Wherever the word "purple" turns up in a line of the entries, copy that line.

════════

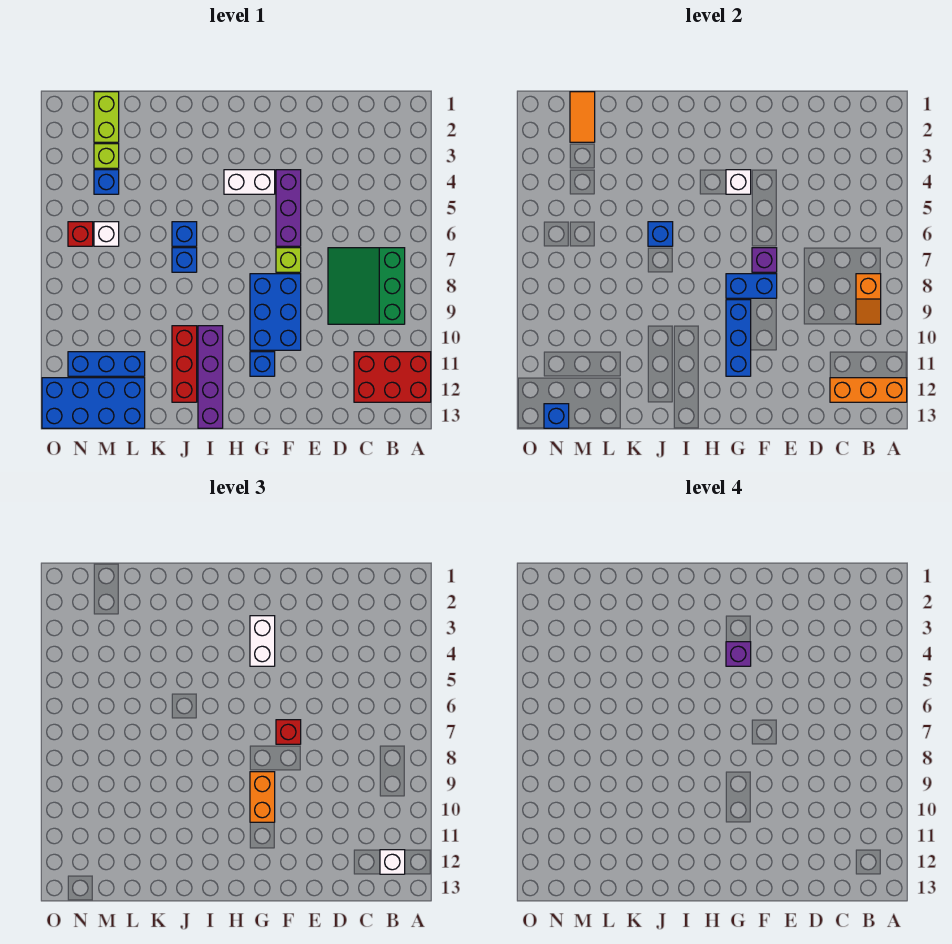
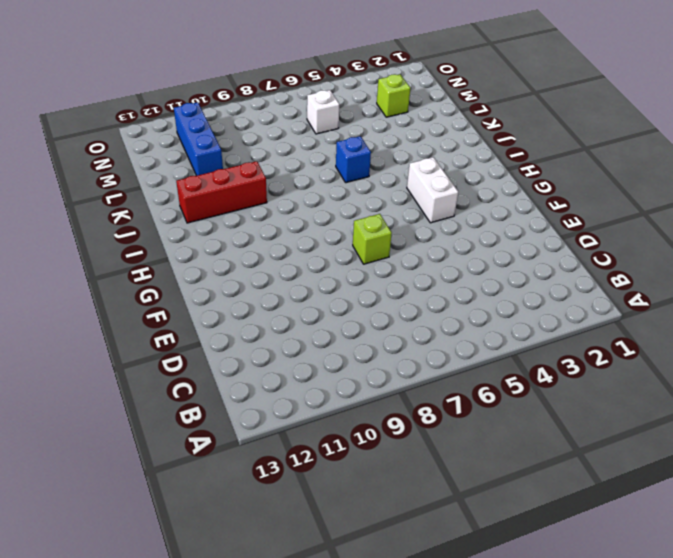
none -> red brick A11:C12 level 1
none -> green slope B7:D9 level 1 top B
none -> purple brick F4:F6 level 1
none -> blue brick F8:G10 level 1

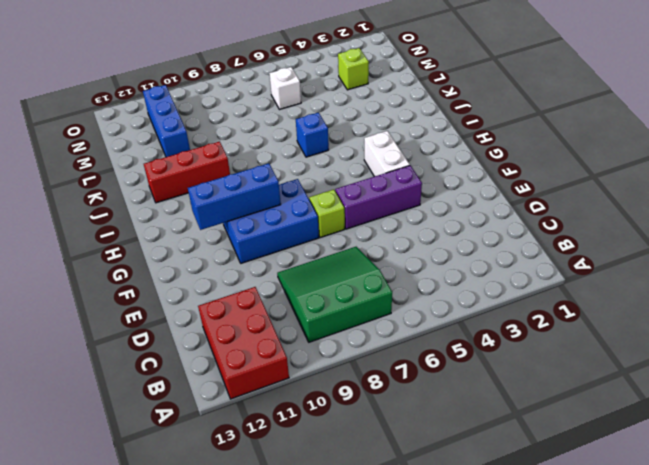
none -> blue brick G11 level 1
none -> purple brick I10:I13 level 1
none -> blue brick J7 level 1
none -> blue brick L12:O13 level 1

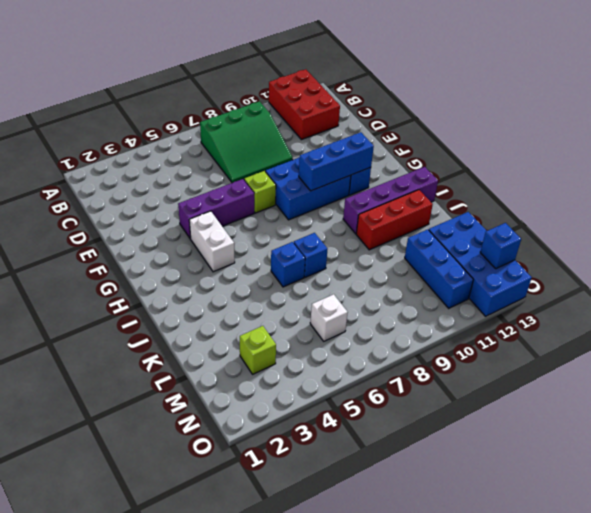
none -> lime brick M1:M2 level 1
none -> blue brick M4 level 1
none -> red brick N6 level 1
none -> orange brick A12:C12 level 2

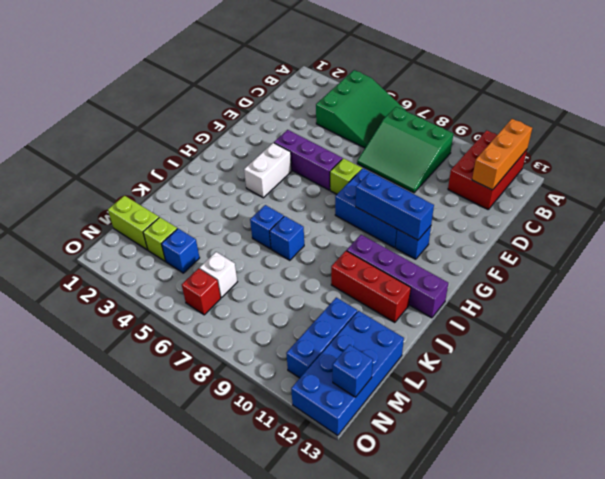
green slope A4:C6 level 1 top 4 -> none
none -> orange slope B8:B9 level 2 top 8
none -> purple brick F7 level 2
none -> blue brick F8:G8 level 2
none -> white brick G4 level 2

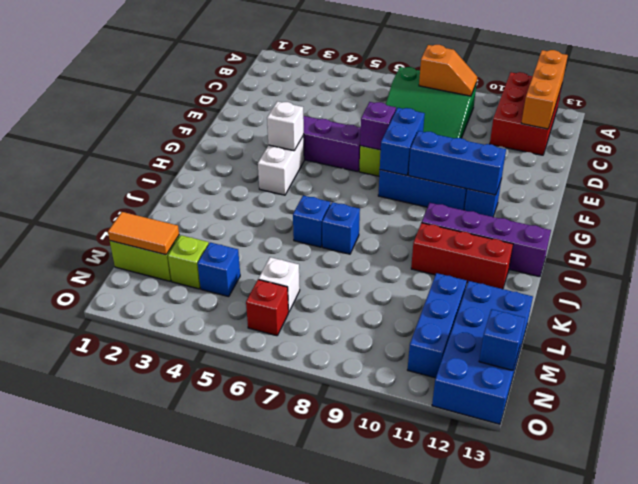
none -> blue brick J6 level 2
none -> white brick B12 level 3
none -> red brick F7 level 3
none -> white brick G3:G4 level 3

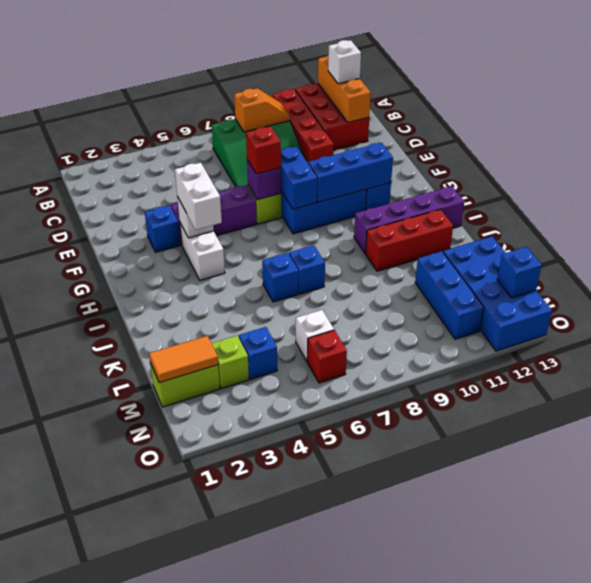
red brick A10:D10 level 1 -> none
blue brick F3 level 1 -> blue brick J6 level 2
white brick G4:H4 level 3 -> white brick G3:G4 level 3
none -> orange brick G9:G10 level 3
none -> purple brick G4 level 4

════════

_Answer to this problem_
none -> purple brick F4:F6 level 1
none -> purple brick I10:I13 level 1
none -> purple brick F7 level 2
none -> purple brick G4 level 4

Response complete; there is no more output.